WHAT IS ASKED - Render every line of the following material as an item in a single numbered list, omitting any blank lines.

THE INPUT -

++++++++++

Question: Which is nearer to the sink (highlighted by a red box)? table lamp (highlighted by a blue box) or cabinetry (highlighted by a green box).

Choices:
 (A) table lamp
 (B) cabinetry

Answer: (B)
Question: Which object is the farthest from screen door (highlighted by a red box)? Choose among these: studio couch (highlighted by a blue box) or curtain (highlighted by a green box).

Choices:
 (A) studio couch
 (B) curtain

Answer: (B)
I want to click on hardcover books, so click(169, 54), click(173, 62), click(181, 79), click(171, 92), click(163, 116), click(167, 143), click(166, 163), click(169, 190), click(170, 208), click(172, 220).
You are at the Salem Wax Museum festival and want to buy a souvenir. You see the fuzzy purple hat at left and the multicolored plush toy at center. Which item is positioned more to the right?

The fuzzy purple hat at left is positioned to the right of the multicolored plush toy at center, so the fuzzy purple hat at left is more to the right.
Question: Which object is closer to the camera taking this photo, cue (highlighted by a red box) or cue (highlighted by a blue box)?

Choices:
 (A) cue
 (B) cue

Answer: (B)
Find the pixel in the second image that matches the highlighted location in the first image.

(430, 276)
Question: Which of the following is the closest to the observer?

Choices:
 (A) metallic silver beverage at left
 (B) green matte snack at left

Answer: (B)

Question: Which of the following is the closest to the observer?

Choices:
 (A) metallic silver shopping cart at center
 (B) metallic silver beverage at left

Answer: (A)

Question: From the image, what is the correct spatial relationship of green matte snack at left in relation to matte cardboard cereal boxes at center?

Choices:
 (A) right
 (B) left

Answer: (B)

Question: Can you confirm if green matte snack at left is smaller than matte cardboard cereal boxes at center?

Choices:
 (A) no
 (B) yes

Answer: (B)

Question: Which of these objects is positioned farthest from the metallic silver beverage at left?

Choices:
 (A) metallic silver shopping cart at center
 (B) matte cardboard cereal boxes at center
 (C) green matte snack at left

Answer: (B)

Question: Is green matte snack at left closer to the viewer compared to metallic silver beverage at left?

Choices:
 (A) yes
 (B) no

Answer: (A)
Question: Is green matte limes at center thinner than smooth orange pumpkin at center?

++++++++++

ANSWER TO THIS PROBLEM -
1. Question: Which is nearer to the sink (highlighted by a red box)? table lamp (highlighted by a blue box) or cabinetry (highlighted by a green box).
2. Choices:
3.  (A) table lamp
4.  (B) cabinetry
5. Answer: (B)
6. Question: Which object is the farthest from screen door (highlighted by a red box)? Choose among these: studio couch (highlighted by a blue box) or curtain (highlighted by a green box).
7. Choices:
8.  (A) studio couch
9.  (B) curtain
10. Answer: (B)
11. I want to click on hardcover books, so click(169, 54), click(173, 62), click(181, 79), click(171, 92), click(163, 116), click(167, 143), click(166, 163), click(169, 190), click(170, 208), click(172, 220).
12. You are at the Salem Wax Museum festival and want to buy a souvenir. You see the fuzzy purple hat at left and the multicolored plush toy at center. Which item is positioned more to the right?
13. The fuzzy purple hat at left is positioned to the right of the multicolored plush toy at center, so the fuzzy purple hat at left is more to the right.
14. Question: Which object is closer to the camera taking this photo, cue (highlighted by a red box) or cue (highlighted by a blue box)?
15. Choices:
16.  (A) cue
17.  (B) cue
18. Answer: (B)
19. Find the pixel in the second image that matches the highlighted location in the first image.
20. (430, 276)
21. Question: Which of the following is the closest to the observer?
22. Choices:
23.  (A) metallic silver beverage at left
24.  (B) green matte snack at left
25. Answer: (B)
26. Question: Which of the following is the closest to the observer?
27. Choices:
28.  (A) metallic silver shopping cart at center
29.  (B) metallic silver beverage at left
30. Answer: (A)
31. Question: From the image, what is the correct spatial relationship of green matte snack at left in relation to matte cardboard cereal boxes at center?
32. Choices:
33.  (A) right
34.  (B) left
35. Answer: (B)
36. Question: Can you confirm if green matte snack at left is smaller than matte cardboard cereal boxes at center?
37. Choices:
38.  (A) no
39.  (B) yes
40. Answer: (B)
41. Question: Which of these objects is positioned farthest from the metallic silver beverage at left?
42. Choices:
43.  (A) metallic silver shopping cart at center
44.  (B) matte cardboard cereal boxes at center
45.  (C) green matte snack at left
46. Answer: (B)
47. Question: Is green matte snack at left closer to the viewer compared to metallic silver beverage at left?
48. Choices:
49.  (A) yes
50.  (B) no
51. Answer: (A)
52. Question: Is green matte limes at center thinner than smooth orange pumpkin at center?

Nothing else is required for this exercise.